- **EXERCISE DESCRIPTION**
Filter this material down to the lines that hold "degrees", copying each one.

■ ■ ■ ■ ■

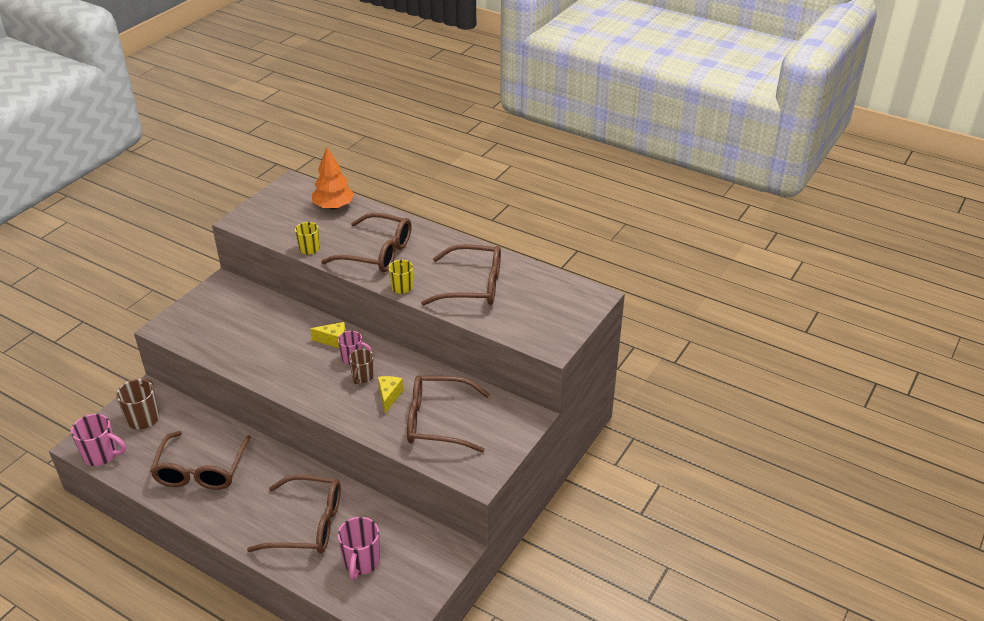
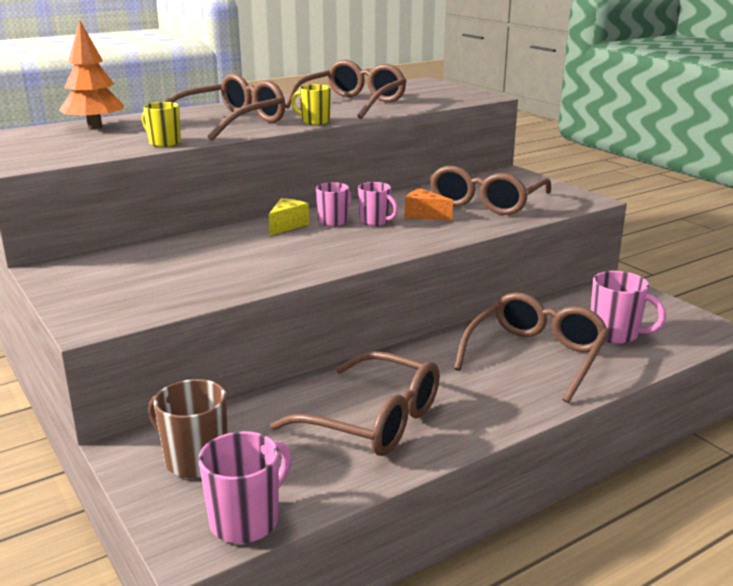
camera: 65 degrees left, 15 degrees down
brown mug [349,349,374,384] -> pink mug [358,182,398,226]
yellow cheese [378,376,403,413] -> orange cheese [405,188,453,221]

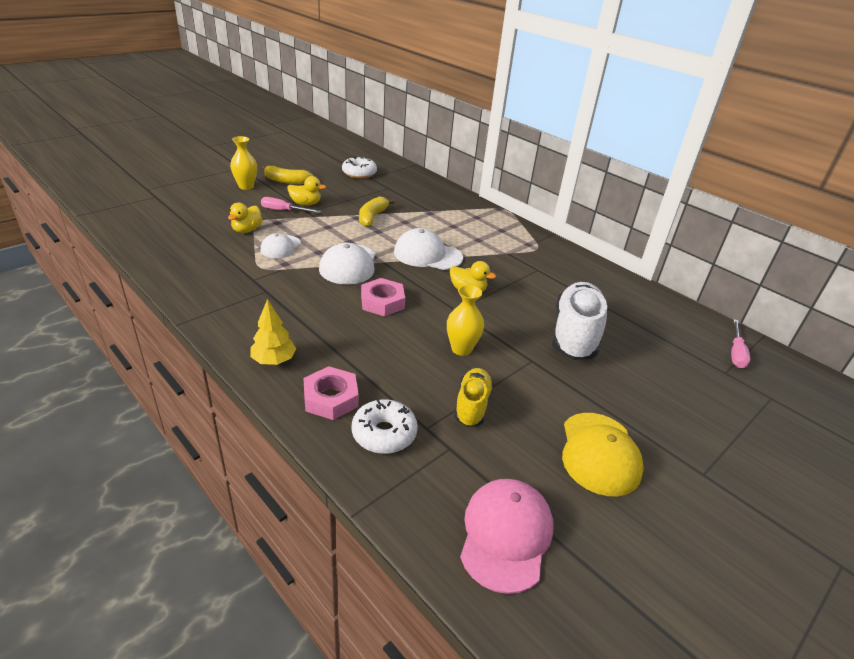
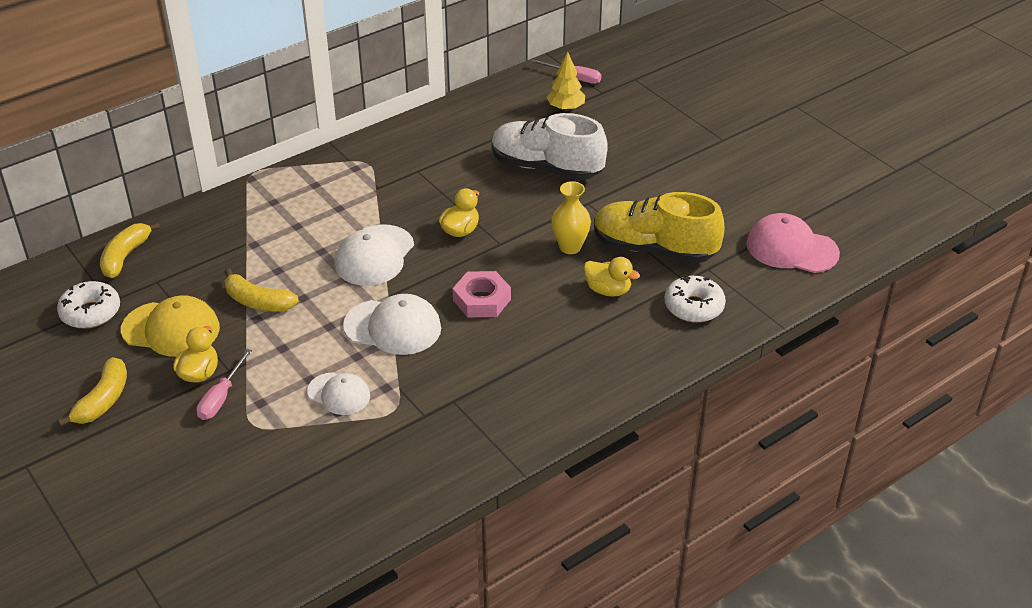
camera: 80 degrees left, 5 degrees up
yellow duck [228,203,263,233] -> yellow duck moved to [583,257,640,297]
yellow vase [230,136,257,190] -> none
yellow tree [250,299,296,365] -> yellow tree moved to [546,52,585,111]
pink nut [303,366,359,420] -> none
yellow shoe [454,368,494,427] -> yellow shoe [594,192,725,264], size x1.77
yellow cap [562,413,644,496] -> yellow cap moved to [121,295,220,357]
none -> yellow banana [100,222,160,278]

■ ■ ■ ■ ■

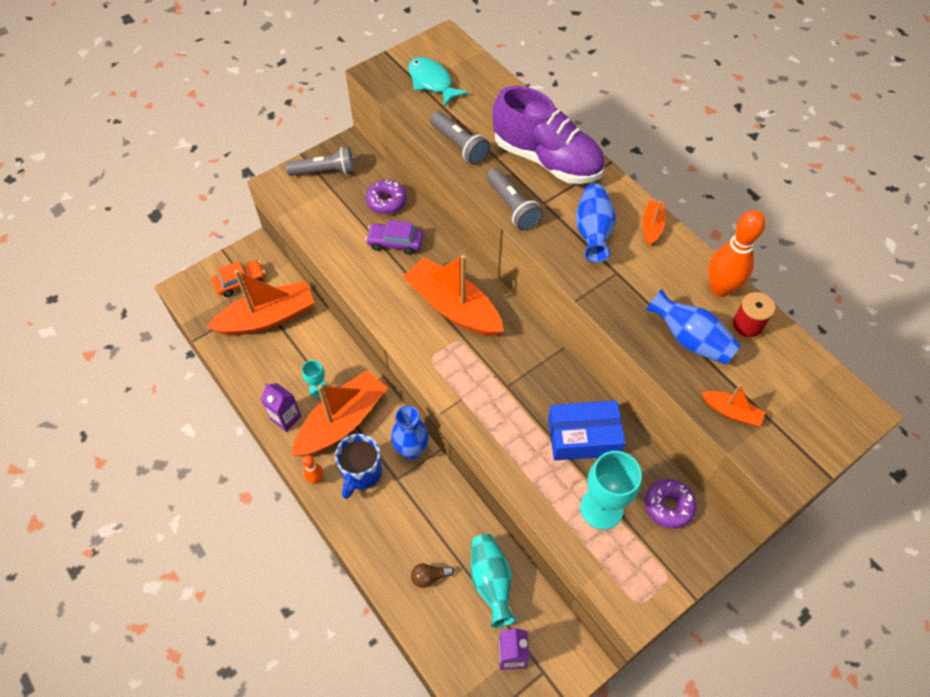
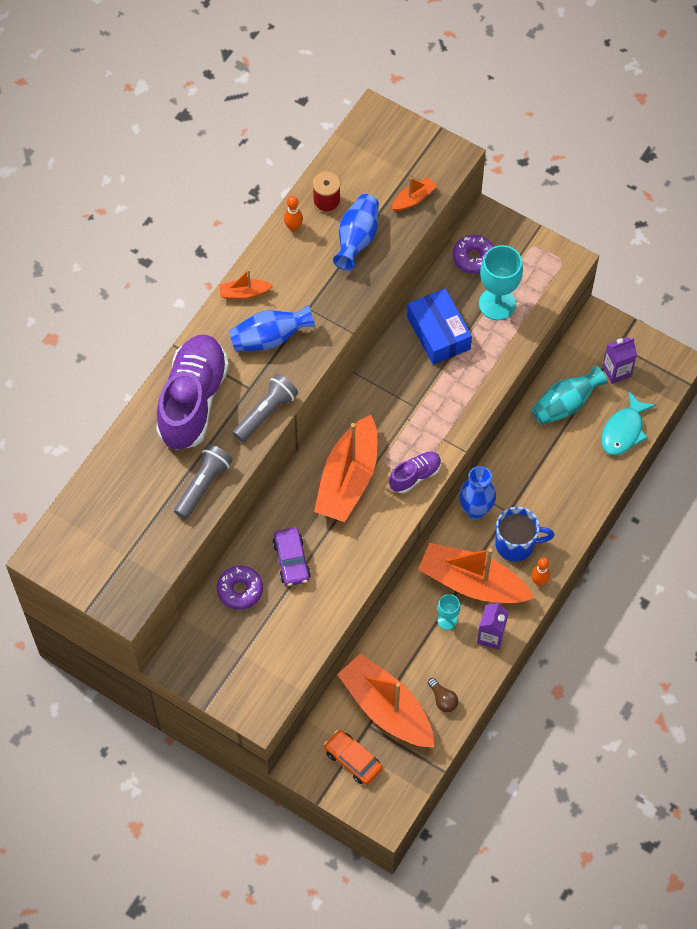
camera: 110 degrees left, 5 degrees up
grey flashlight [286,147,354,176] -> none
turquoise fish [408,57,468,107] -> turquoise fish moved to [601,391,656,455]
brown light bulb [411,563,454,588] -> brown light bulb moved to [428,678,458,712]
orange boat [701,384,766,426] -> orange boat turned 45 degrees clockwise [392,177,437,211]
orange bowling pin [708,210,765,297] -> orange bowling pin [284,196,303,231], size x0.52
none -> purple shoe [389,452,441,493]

■ ■ ■ ■ ■

- **RESULT FOR THIS EXERCISE**
camera: 65 degrees left, 15 degrees down
camera: 80 degrees left, 5 degrees up
camera: 110 degrees left, 5 degrees up
orange boat [701,384,766,426] -> orange boat turned 45 degrees clockwise [392,177,437,211]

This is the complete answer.